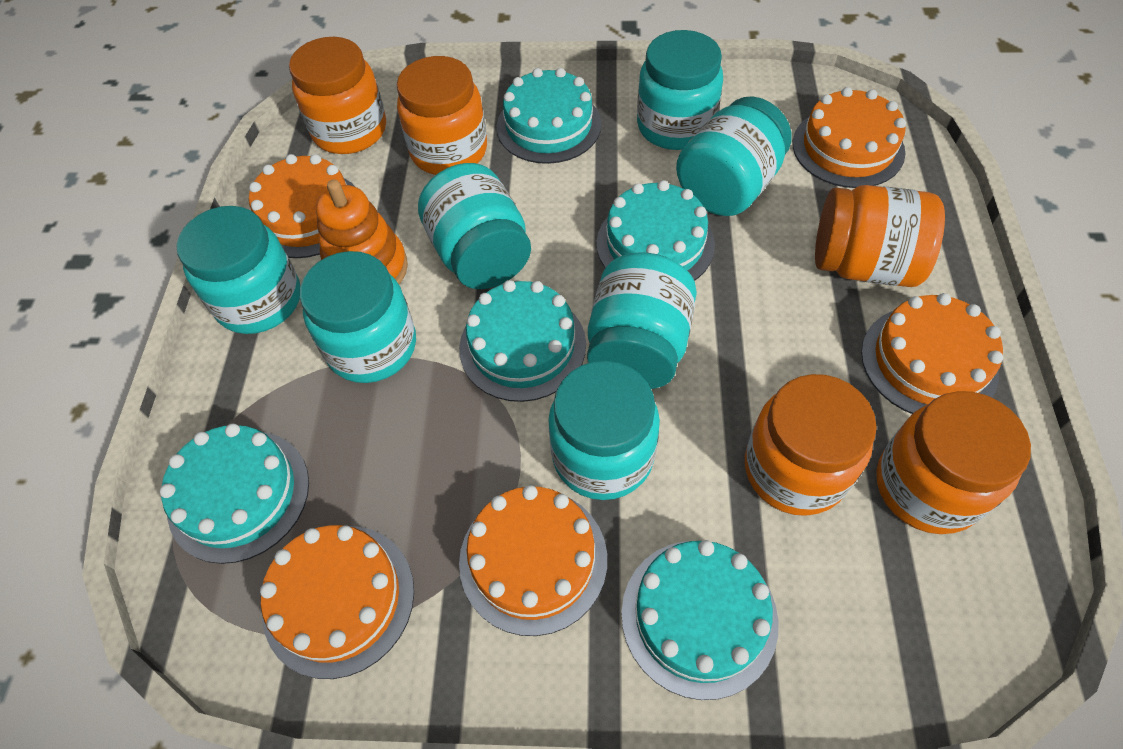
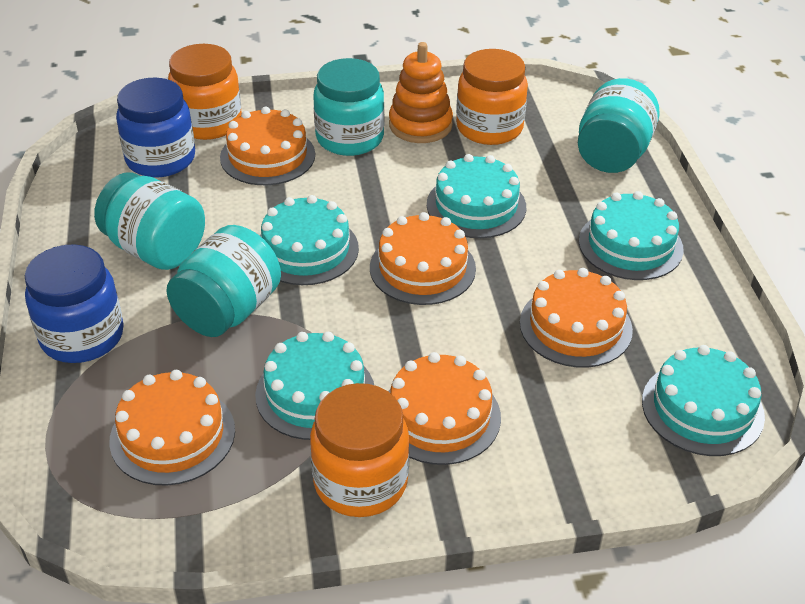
blue jar: none = 0 -> [25,244,124,363] [116,78,195,177] = 2
orange jar: [289,37,386,154] [397,56,487,175] [745,374,877,516] [815,185,945,287] [876,391,1031,534] = 5 -> [168,44,242,140] [310,383,410,517] [456,49,528,145] = 3
turquoise jar: [177,206,300,334] [300,251,416,383] [418,163,531,289] [548,361,660,500] [587,253,697,389] [637,30,723,150] [676,96,792,216] = 7 -> [94,173,205,270] [166,225,281,337] [313,58,384,156] [578,78,660,173] = 4

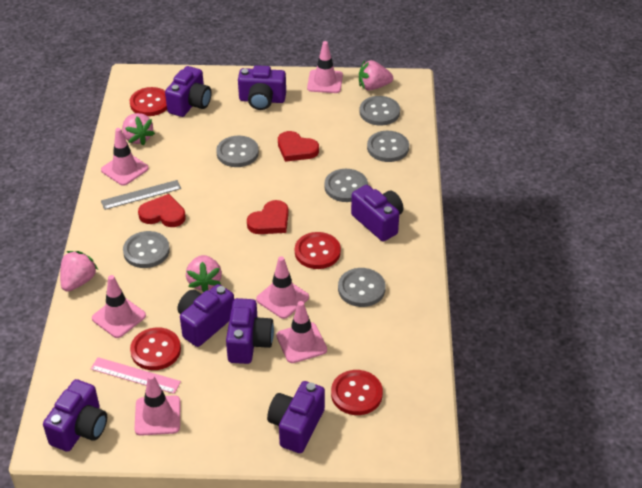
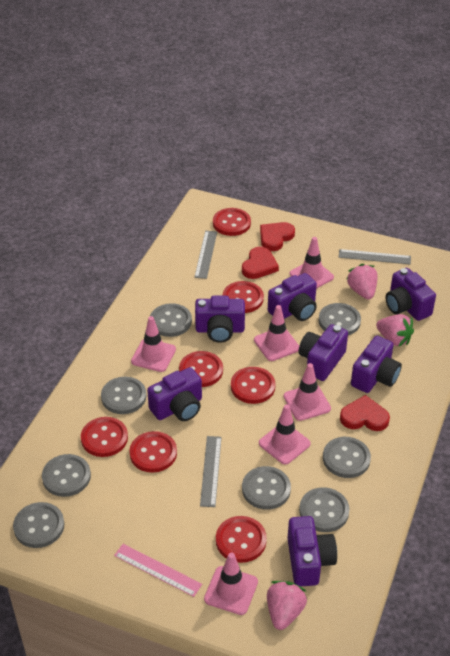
grey button: [123,231,170,268] [216,135,259,167] [324,169,368,202] [338,268,386,307] [360,96,400,126] [367,131,409,162] = 6 -> [13,502,64,548] [42,454,91,497] [101,377,146,414] [150,303,192,337] [242,466,291,510] [299,487,350,532] [319,303,361,335] [323,437,371,478] = 8
grey ruler: [101,180,181,210] = 1 -> [194,231,217,279] [200,436,222,507] [339,249,411,265] = 3
pink strawberry: [60,251,98,292] [122,113,155,146] [186,255,222,292] [359,60,393,90] = 4 -> [267,581,307,630] [346,264,378,300] [376,314,414,347] = 3
red button: [130,87,167,116] [130,327,181,370] [295,232,341,269] [331,370,383,415] = 4 -> [81,417,128,457] [129,431,177,473] [179,351,223,387] [213,208,251,236] [216,516,267,563] [222,281,264,313] [231,367,276,404] = 7

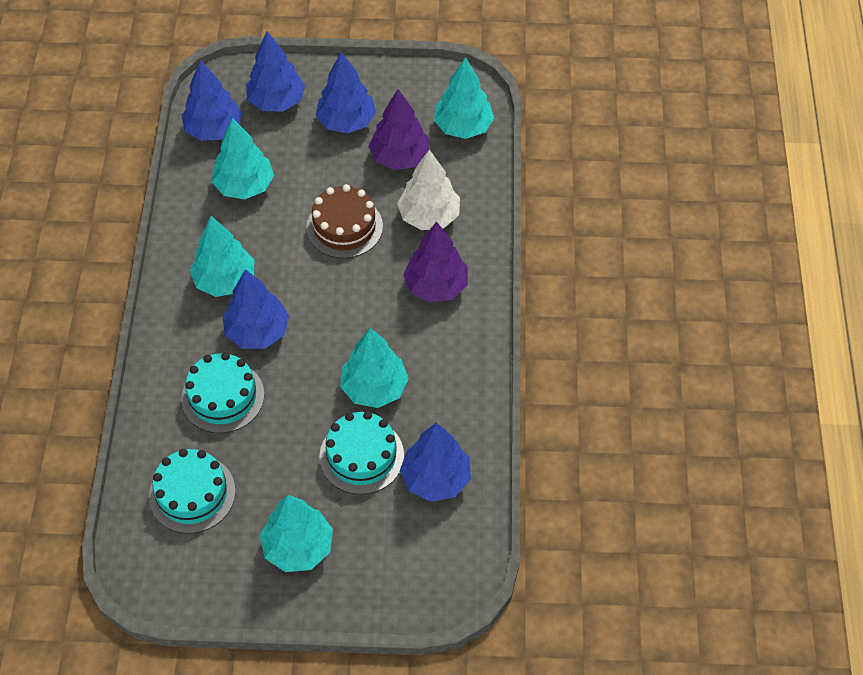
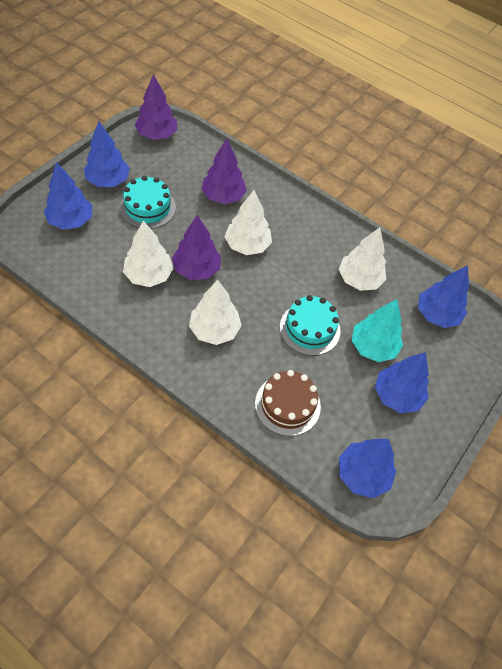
purple tree: [368,89,429,170] [403,222,468,303] = 2 -> [135,74,177,140] [172,215,221,280] [201,139,247,204] = 3
turquoise cake: [149,449,236,534] [181,352,264,433] [319,411,404,495] = 3 -> [120,176,176,229] [280,295,341,356] = 2
turquoise tree: [190,216,255,297] [212,118,274,200] [260,495,333,572] [340,328,409,408] [434,57,494,139] = 5 -> [352,299,403,362] = 1
white tree: [397,150,460,230] = 1 -> [123,220,173,287] [189,280,242,345] [225,190,272,255] [339,227,386,291] = 4

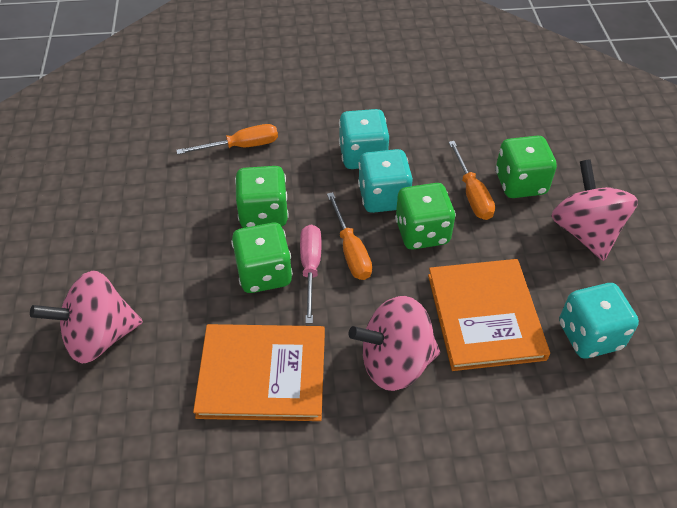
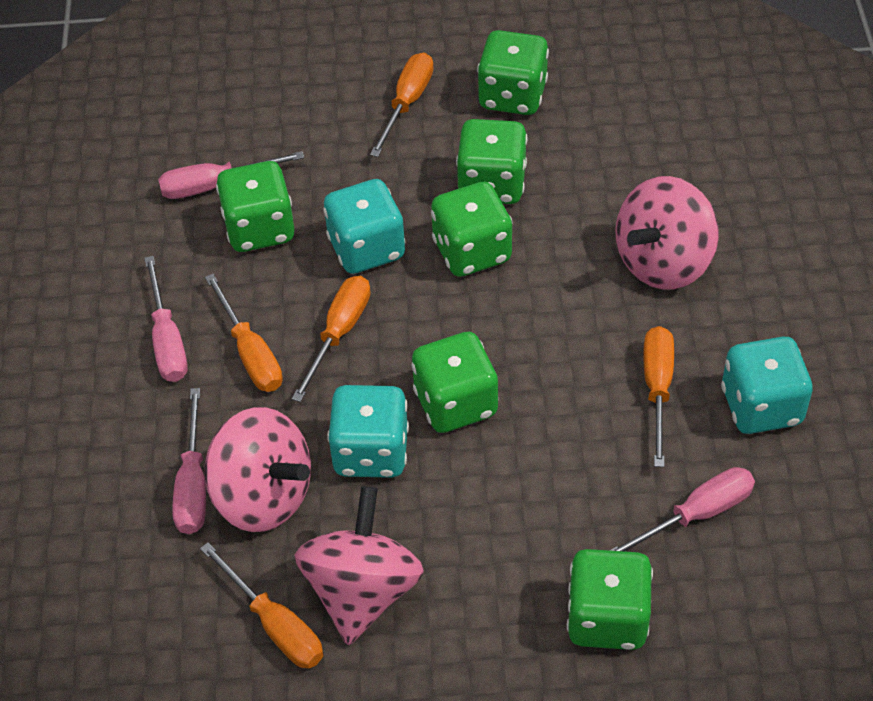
green dice: [231,223,293,293] [235,166,289,228] [395,183,456,249] [495,135,557,198] = 4 -> [216,161,294,252] [411,332,498,433] [431,182,513,277] [456,119,527,204] [477,30,549,115] [567,549,653,650] = 6
orange book: [193,324,325,421] [428,259,550,371] = 2 -> none = 0
orange screwdriver: [176,124,278,155] [327,192,372,280] [449,141,495,220] = 3 -> [200,542,323,668] [205,274,283,392] [292,276,371,402] [370,52,433,157] [643,326,674,467] = 5
pink screwdriver: [300,225,322,324] = 1 -> [144,256,188,382] [158,151,304,199] [173,388,206,534] [609,467,755,551] = 4

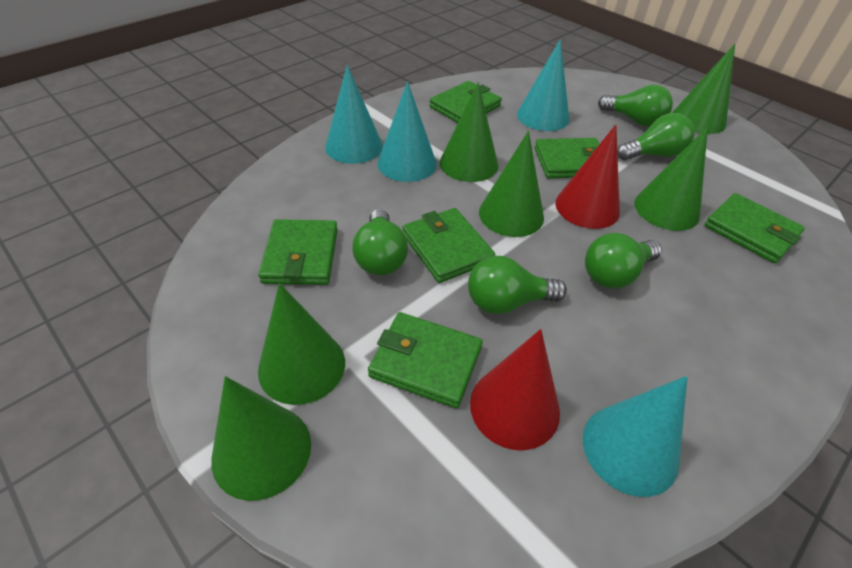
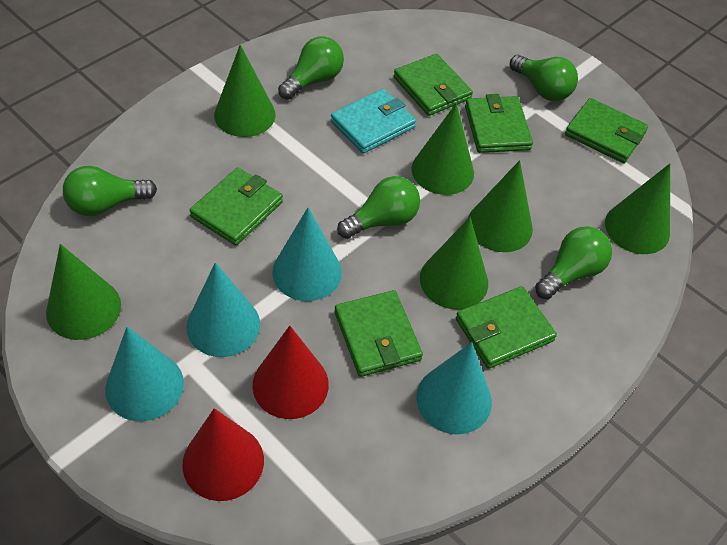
turquoise wallet: none = 0 -> [331,89,416,154] = 1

WORK ORDER —
Scan the material above for the word "grey", and copy each line where it appears.

ANSWER —
grey button: [123,231,170,268] [216,135,259,167] [324,169,368,202] [338,268,386,307] [360,96,400,126] [367,131,409,162] = 6 -> [13,502,64,548] [42,454,91,497] [101,377,146,414] [150,303,192,337] [242,466,291,510] [299,487,350,532] [319,303,361,335] [323,437,371,478] = 8
grey ruler: [101,180,181,210] = 1 -> [194,231,217,279] [200,436,222,507] [339,249,411,265] = 3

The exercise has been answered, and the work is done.